§ **Exercise details**
The answer must consist of each line of the records below that contains the string "small".

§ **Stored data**
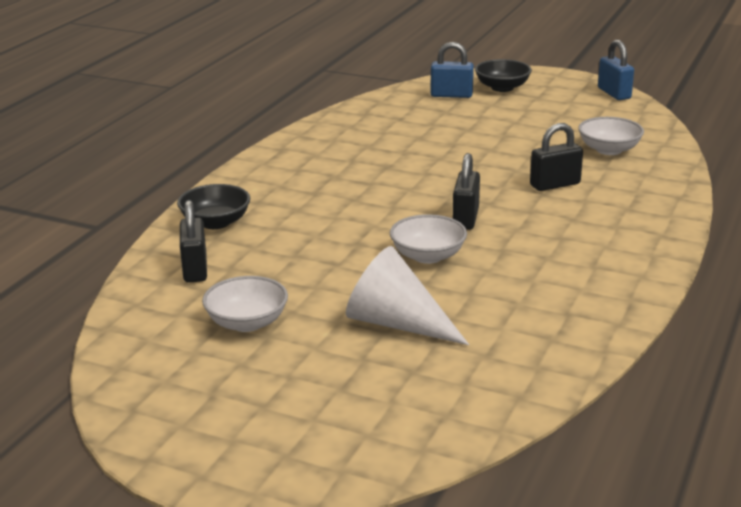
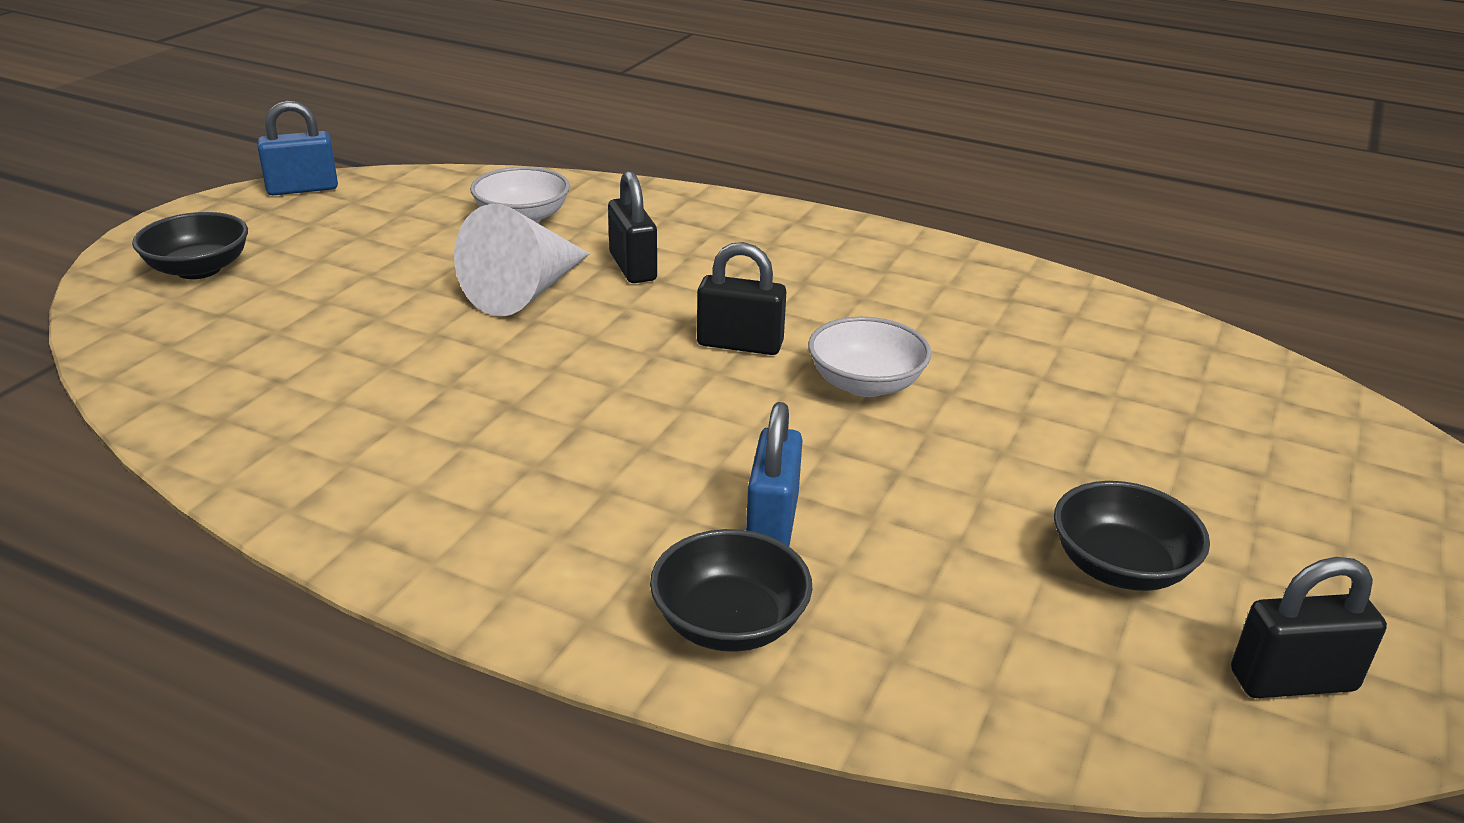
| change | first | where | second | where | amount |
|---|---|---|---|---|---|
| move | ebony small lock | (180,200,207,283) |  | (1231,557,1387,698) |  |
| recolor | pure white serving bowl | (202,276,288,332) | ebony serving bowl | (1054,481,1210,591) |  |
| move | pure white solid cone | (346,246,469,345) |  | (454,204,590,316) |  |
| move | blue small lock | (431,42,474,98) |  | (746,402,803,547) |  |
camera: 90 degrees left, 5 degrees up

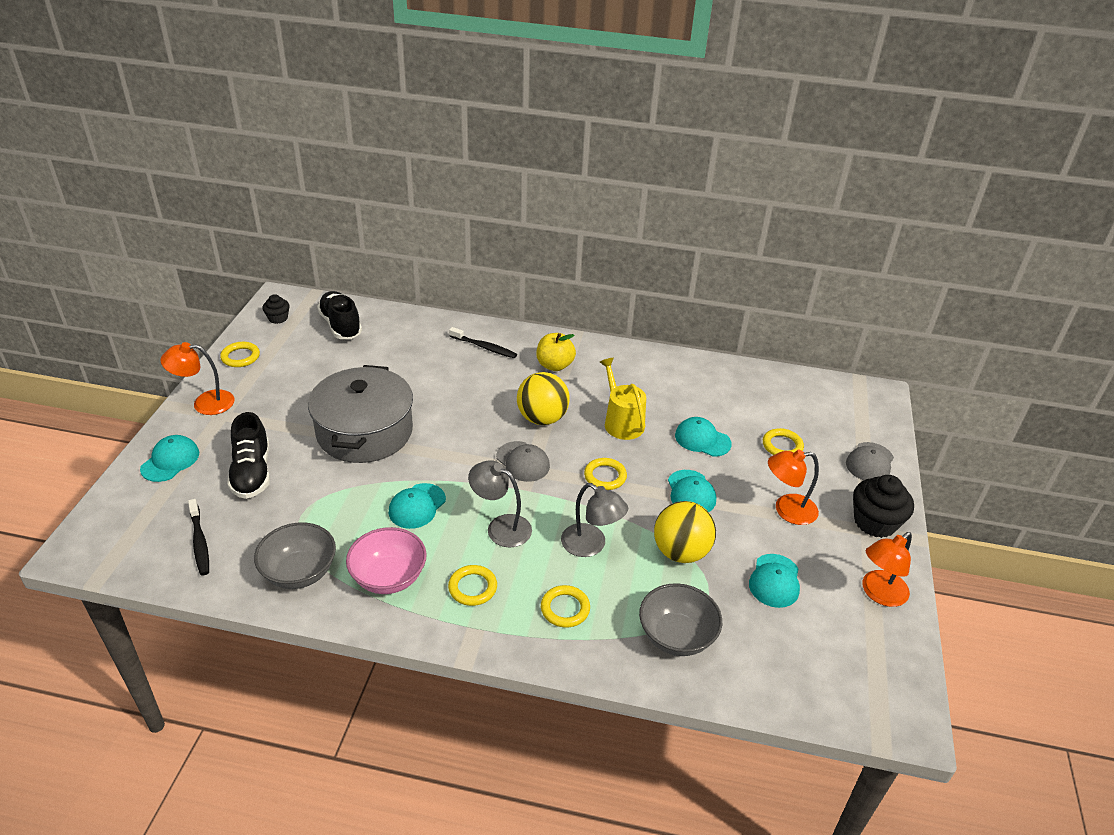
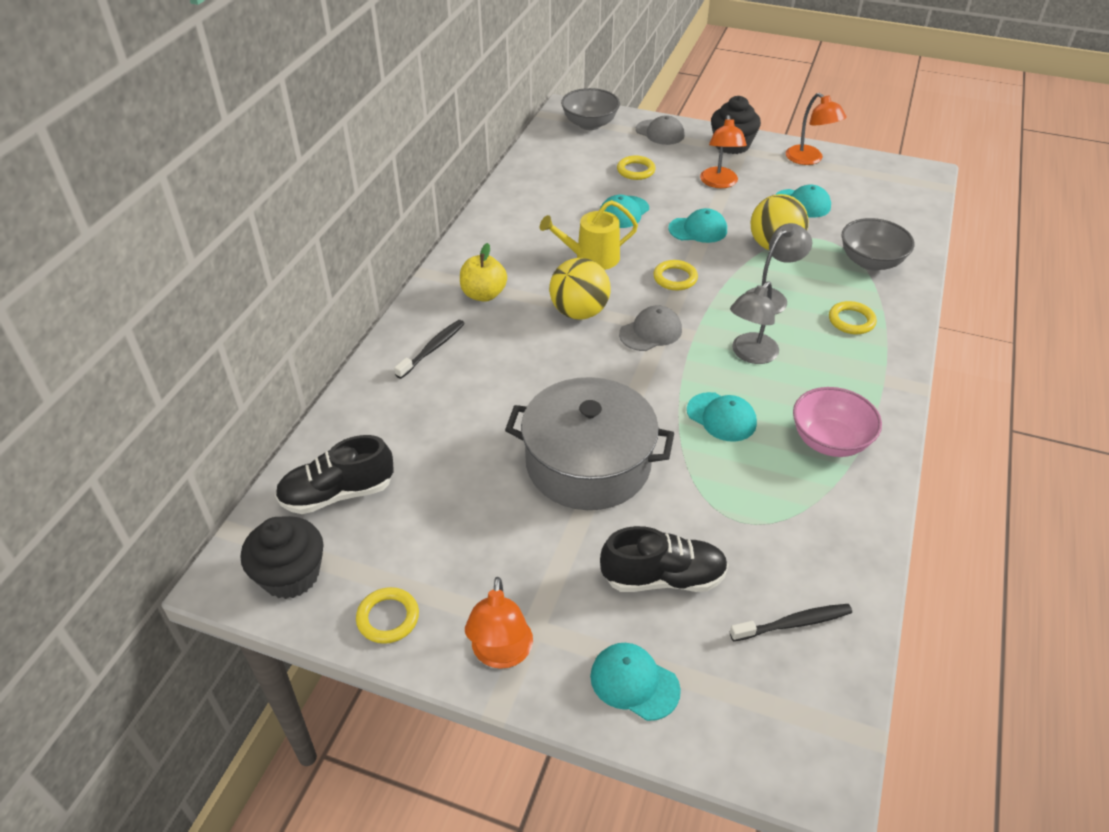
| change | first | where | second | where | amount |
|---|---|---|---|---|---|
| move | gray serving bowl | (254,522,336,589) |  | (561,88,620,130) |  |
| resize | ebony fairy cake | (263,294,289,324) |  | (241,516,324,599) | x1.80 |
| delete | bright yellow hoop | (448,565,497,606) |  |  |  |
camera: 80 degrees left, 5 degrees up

§ **Written reply**
| move | ebony small lock | (180,200,207,283) |  | (1231,557,1387,698) |  |
| move | blue small lock | (431,42,474,98) |  | (746,402,803,547) |  |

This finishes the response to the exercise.